◆ Exercise brief: With the exception of the pictures, transcribe the entire listing exactly.

◆ Material provided:
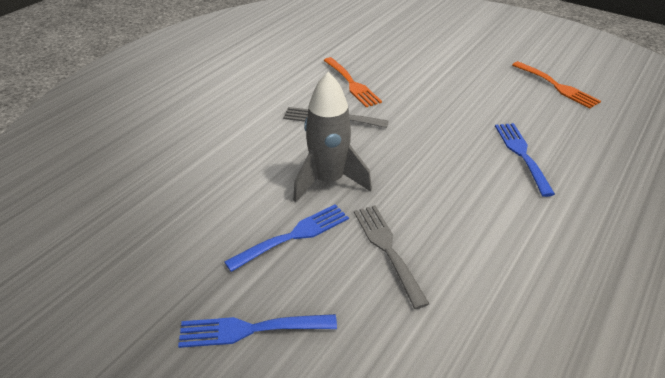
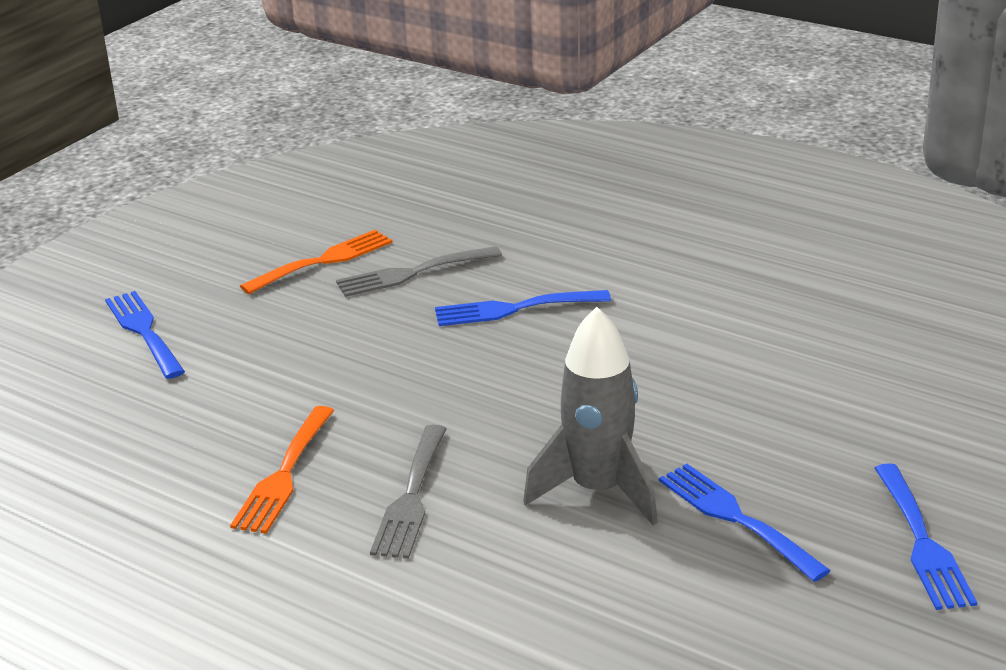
camera: 90 degrees left, 10 degrees down
(352, 84) = (284, 475): orange fork -> orange fork turned 135 degrees clockwise
(387, 249) = (742, 430): grey fork -> grey fork (412, 273)
(470, 42) = (144, 331): none -> blue fork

◆ Written answer:
camera: 90 degrees left, 10 degrees down
(352, 84) = (284, 475): orange fork -> orange fork turned 135 degrees clockwise
(387, 249) = (742, 430): grey fork -> grey fork (412, 273)
(470, 42) = (144, 331): none -> blue fork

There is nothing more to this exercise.